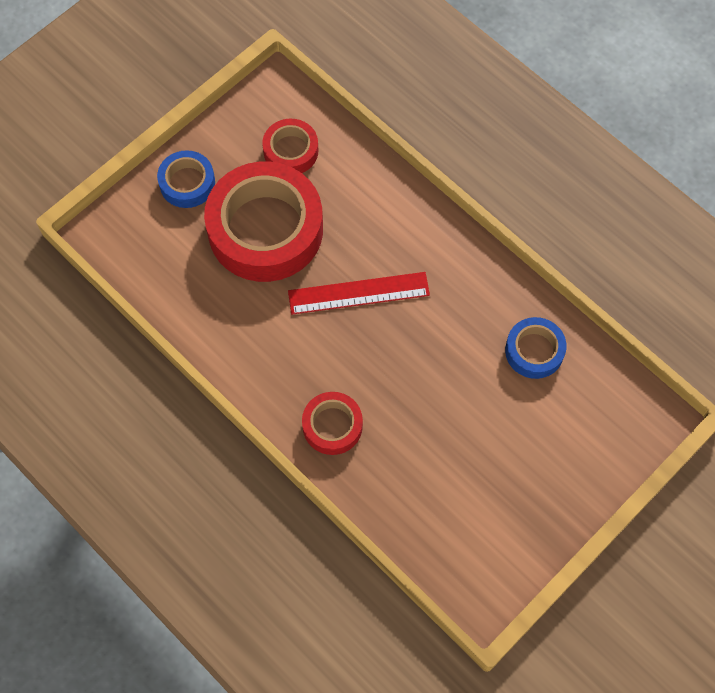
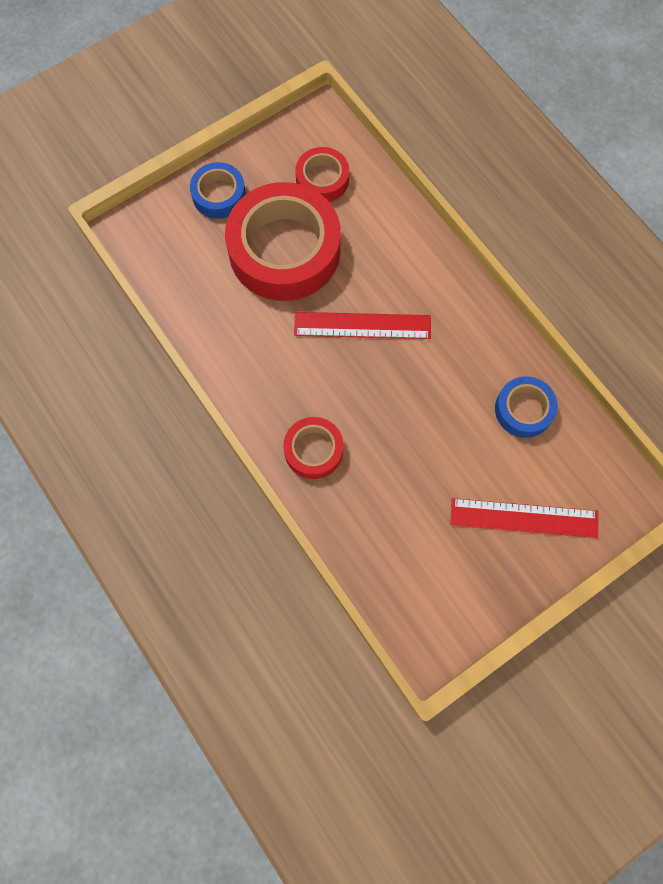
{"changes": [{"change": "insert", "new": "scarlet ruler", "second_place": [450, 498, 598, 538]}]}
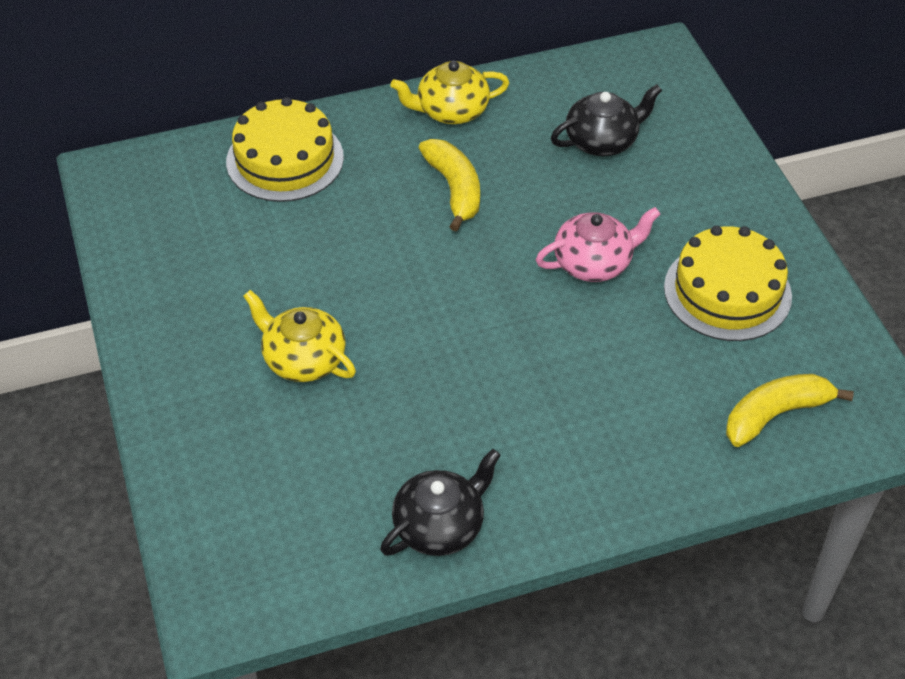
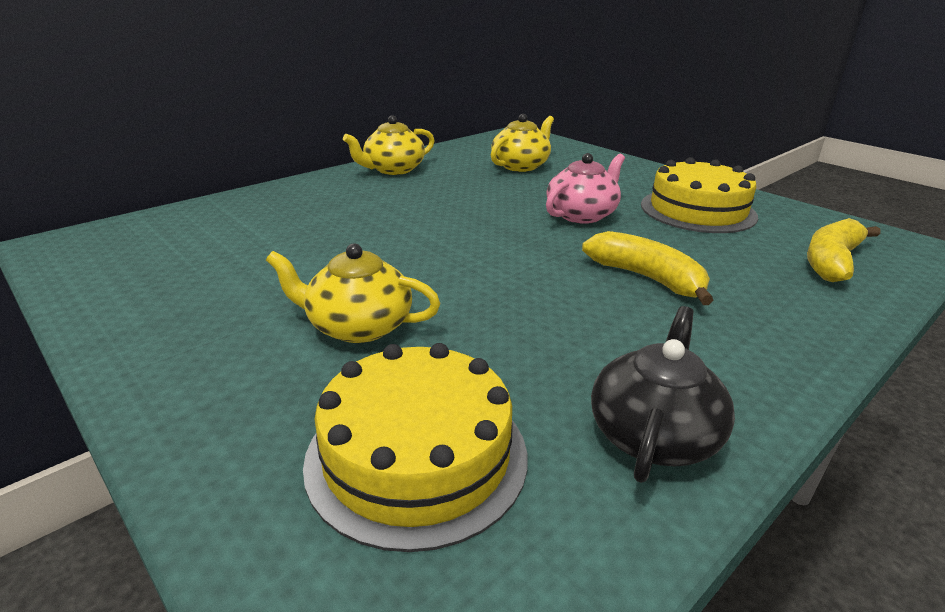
{"changes": [{"change": "recolor", "old": "jet-black china teapot", "new": "yellow china teapot", "first_place": [551, 84, 662, 156], "second_place": [491, 114, 554, 172]}, {"change": "move", "old": "yellow layer cake", "first_place": [226, 97, 344, 202], "second_place": [303, 343, 527, 552]}, {"change": "move", "old": "yellow banana fruit", "first_place": [419, 139, 480, 231], "second_place": [582, 231, 713, 305]}]}
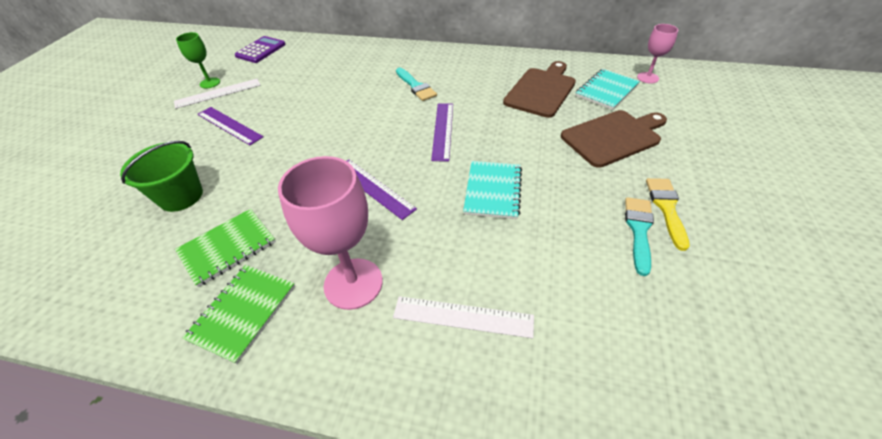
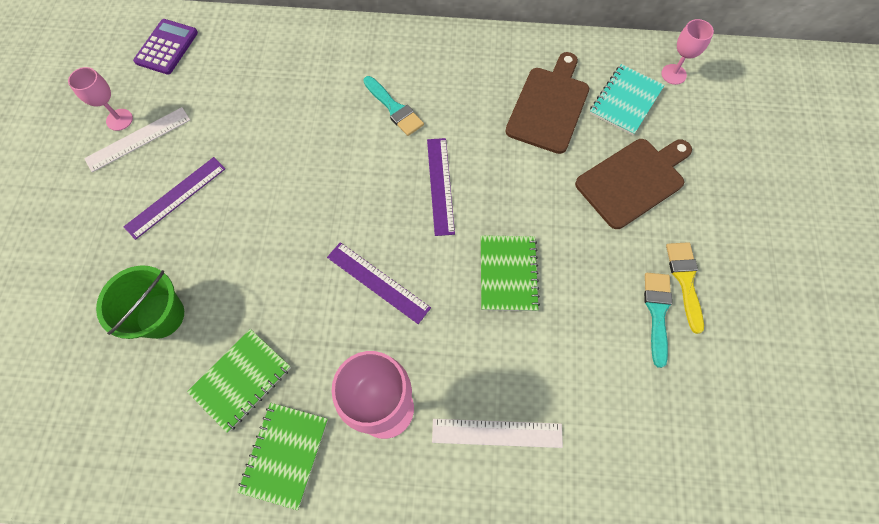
{"changes": [{"change": "recolor", "old": "green wine glass", "new": "rose-pink wine glass", "first_place": [176, 32, 220, 89], "second_place": [68, 67, 133, 131]}, {"change": "rotate", "old": "violet ruler", "first_place": [198, 107, 263, 145], "second_place": [124, 157, 226, 240], "degrees": -75}, {"change": "recolor", "old": "aqua notepad", "new": "green notepad", "first_place": [463, 161, 522, 219], "second_place": [481, 235, 540, 311]}]}
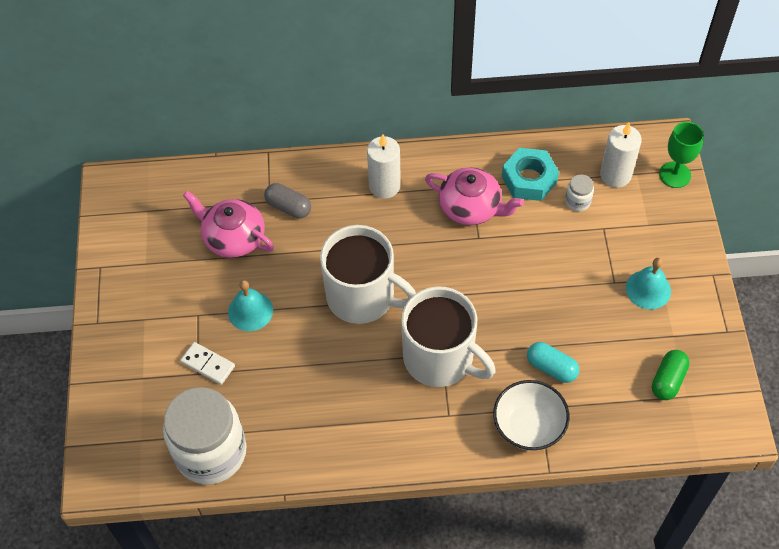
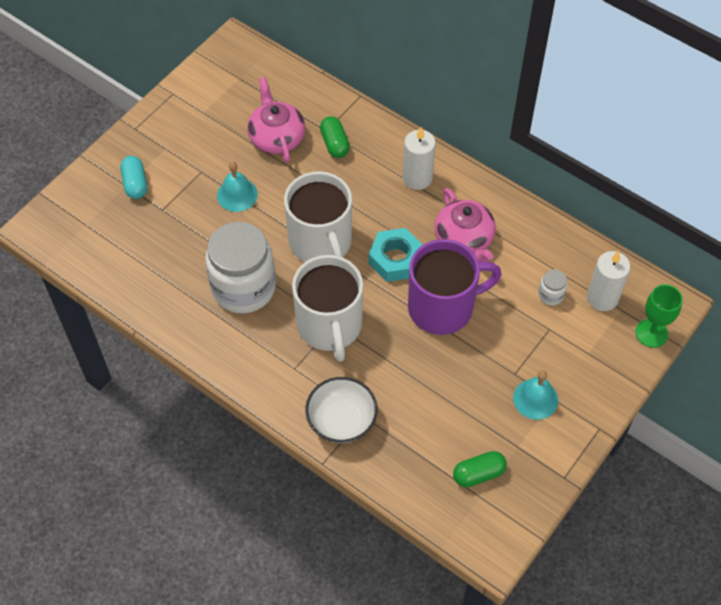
{"changes": [{"change": "move", "old": "aqua nut", "first_place": [502, 148, 559, 201], "second_place": [369, 228, 423, 282]}, {"change": "recolor", "old": "ash-grey capsule", "new": "green capsule", "first_place": [264, 183, 311, 219], "second_place": [320, 116, 350, 158]}, {"change": "delete", "old": "pure white domino", "first_place": [180, 342, 235, 385]}, {"change": "move", "old": "aqua capsule", "first_place": [527, 342, 579, 383], "second_place": [120, 156, 147, 199]}, {"change": "move", "old": "pure white jar", "first_place": [163, 387, 247, 484], "second_place": [205, 222, 276, 313]}, {"change": "insert", "new": "violet tea mug", "second_place": [408, 239, 502, 335]}]}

◆ WORK ORDER
Using the material above, set down every line exactly, but skip the pictures.

◆ WRITTEN RESPONSE
{"changes": [{"change": "insert", "new": "scarlet ruler", "second_place": [450, 498, 598, 538]}]}
{"changes": [{"change": "recolor", "old": "jet-black china teapot", "new": "yellow china teapot", "first_place": [551, 84, 662, 156], "second_place": [491, 114, 554, 172]}, {"change": "move", "old": "yellow layer cake", "first_place": [226, 97, 344, 202], "second_place": [303, 343, 527, 552]}, {"change": "move", "old": "yellow banana fruit", "first_place": [419, 139, 480, 231], "second_place": [582, 231, 713, 305]}]}
{"changes": [{"change": "recolor", "old": "green wine glass", "new": "rose-pink wine glass", "first_place": [176, 32, 220, 89], "second_place": [68, 67, 133, 131]}, {"change": "rotate", "old": "violet ruler", "first_place": [198, 107, 263, 145], "second_place": [124, 157, 226, 240], "degrees": -75}, {"change": "recolor", "old": "aqua notepad", "new": "green notepad", "first_place": [463, 161, 522, 219], "second_place": [481, 235, 540, 311]}]}
{"changes": [{"change": "move", "old": "aqua nut", "first_place": [502, 148, 559, 201], "second_place": [369, 228, 423, 282]}, {"change": "recolor", "old": "ash-grey capsule", "new": "green capsule", "first_place": [264, 183, 311, 219], "second_place": [320, 116, 350, 158]}, {"change": "delete", "old": "pure white domino", "first_place": [180, 342, 235, 385]}, {"change": "move", "old": "aqua capsule", "first_place": [527, 342, 579, 383], "second_place": [120, 156, 147, 199]}, {"change": "move", "old": "pure white jar", "first_place": [163, 387, 247, 484], "second_place": [205, 222, 276, 313]}, {"change": "insert", "new": "violet tea mug", "second_place": [408, 239, 502, 335]}]}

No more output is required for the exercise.